# [Goal of the exercise]
Within the data that follows, set down exactly the lines from the one containing "JOY pin VRY: TX -> A3" through the one containing "ENC2 pin CLK: 4 -> 2", both ends included.

# [Entries shown]
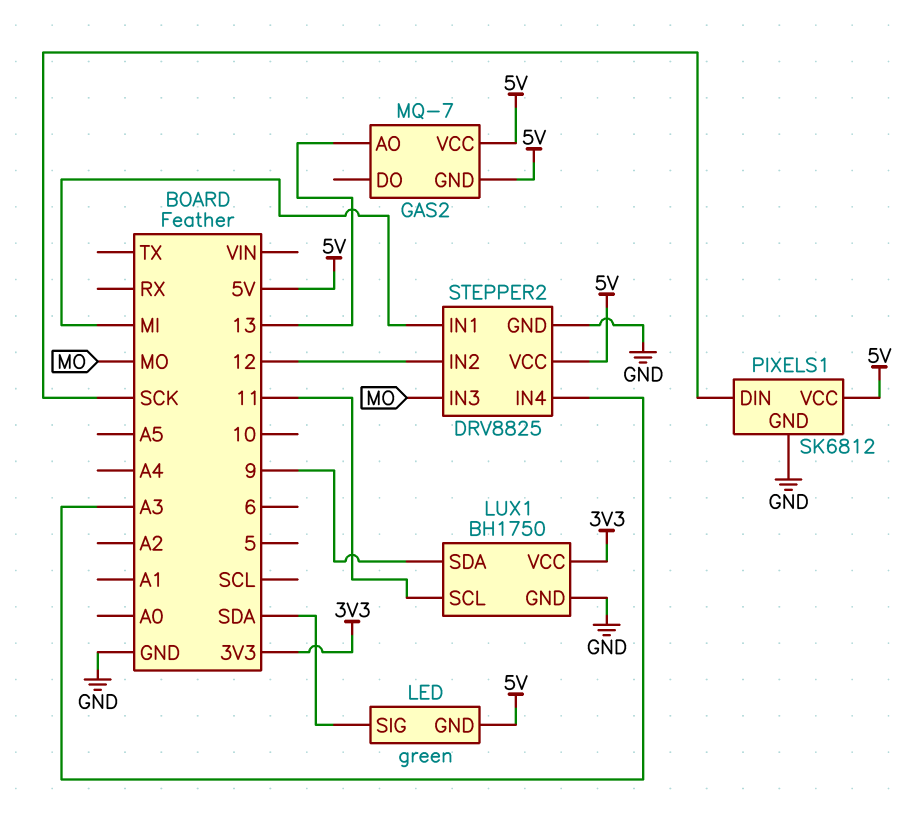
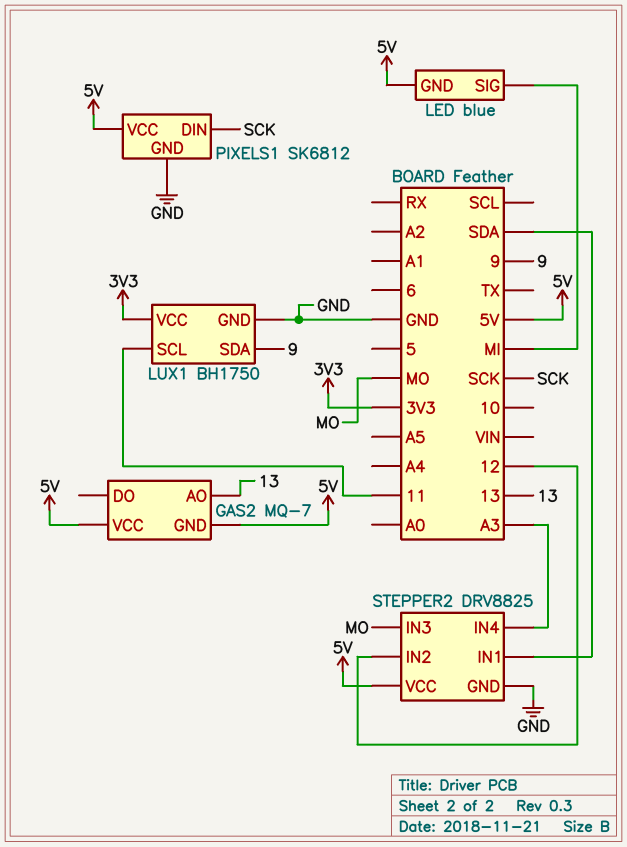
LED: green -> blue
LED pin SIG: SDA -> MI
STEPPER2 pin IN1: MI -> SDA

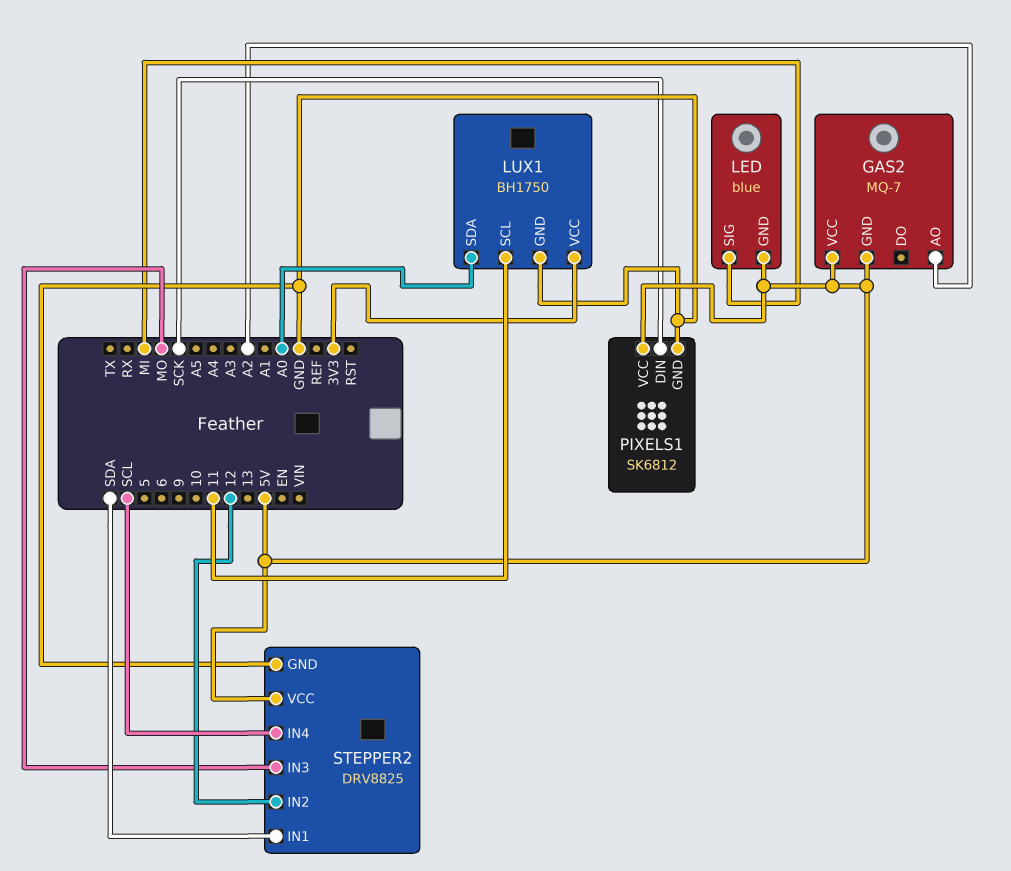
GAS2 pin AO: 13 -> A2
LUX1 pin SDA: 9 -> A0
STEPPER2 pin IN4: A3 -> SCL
...
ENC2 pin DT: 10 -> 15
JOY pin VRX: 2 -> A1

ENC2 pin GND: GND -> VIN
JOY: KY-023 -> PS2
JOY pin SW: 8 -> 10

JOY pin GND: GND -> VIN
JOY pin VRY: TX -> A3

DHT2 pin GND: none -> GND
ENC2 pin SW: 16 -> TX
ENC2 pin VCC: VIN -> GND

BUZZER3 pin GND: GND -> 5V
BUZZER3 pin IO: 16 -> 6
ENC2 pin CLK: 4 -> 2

# [Written solution]
JOY pin VRY: TX -> A3

DHT2 pin GND: none -> GND
ENC2 pin SW: 16 -> TX
ENC2 pin VCC: VIN -> GND

BUZZER3 pin GND: GND -> 5V
BUZZER3 pin IO: 16 -> 6
ENC2 pin CLK: 4 -> 2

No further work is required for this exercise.